_What needs to be done_
With the pictures excluded, retype the records that follow exactly.

_Data to process_
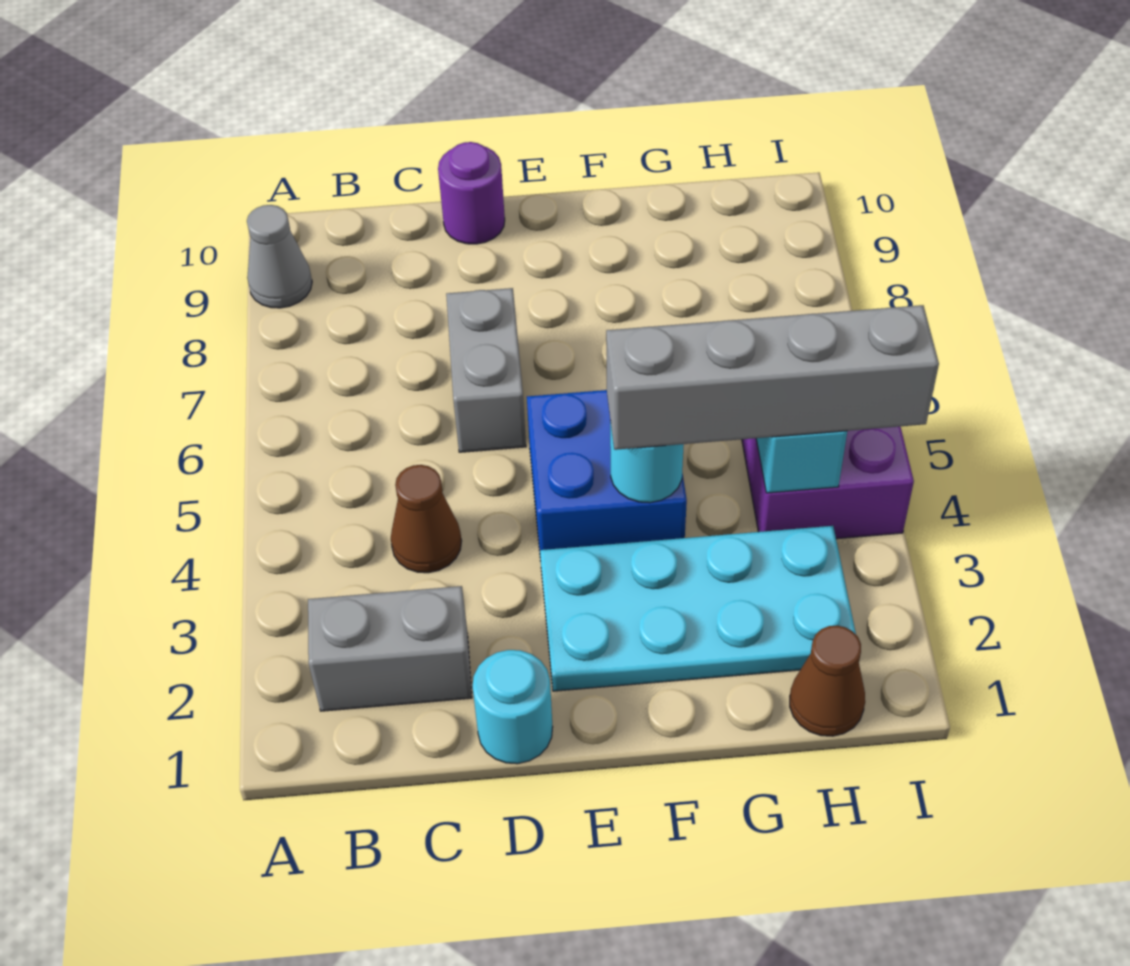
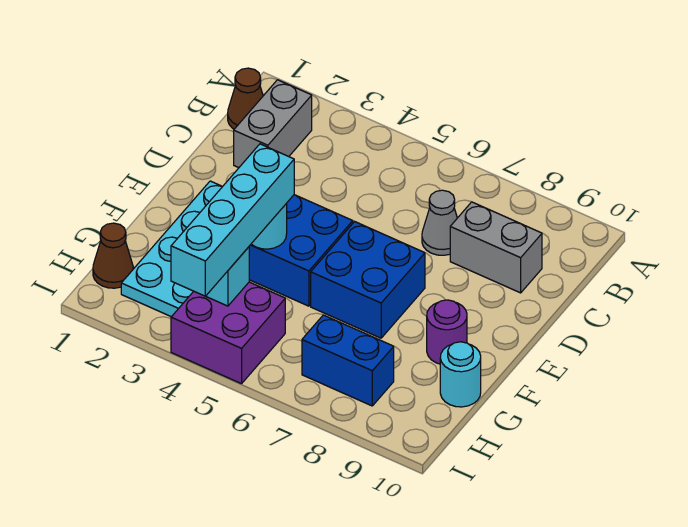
grey cone A9 level 1 -> grey cone C7 level 1
brown cone C4 level 1 -> brown cone B1 level 1
cyan round brick D1 level 1 -> cyan round brick G10 level 1
grey brick D6:D7 level 1 -> grey brick C8:C9 level 1
purple round brick D10 level 1 -> purple round brick F9 level 1
none -> blue brick E6:F7 level 1
grey brick F4:I4 level 3 -> cyan brick F4:I4 level 3
none -> blue brick H7:H8 level 1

_Reply_
grey cone A9 level 1 -> grey cone C7 level 1
brown cone C4 level 1 -> brown cone B1 level 1
cyan round brick D1 level 1 -> cyan round brick G10 level 1
grey brick D6:D7 level 1 -> grey brick C8:C9 level 1
purple round brick D10 level 1 -> purple round brick F9 level 1
none -> blue brick E6:F7 level 1
grey brick F4:I4 level 3 -> cyan brick F4:I4 level 3
none -> blue brick H7:H8 level 1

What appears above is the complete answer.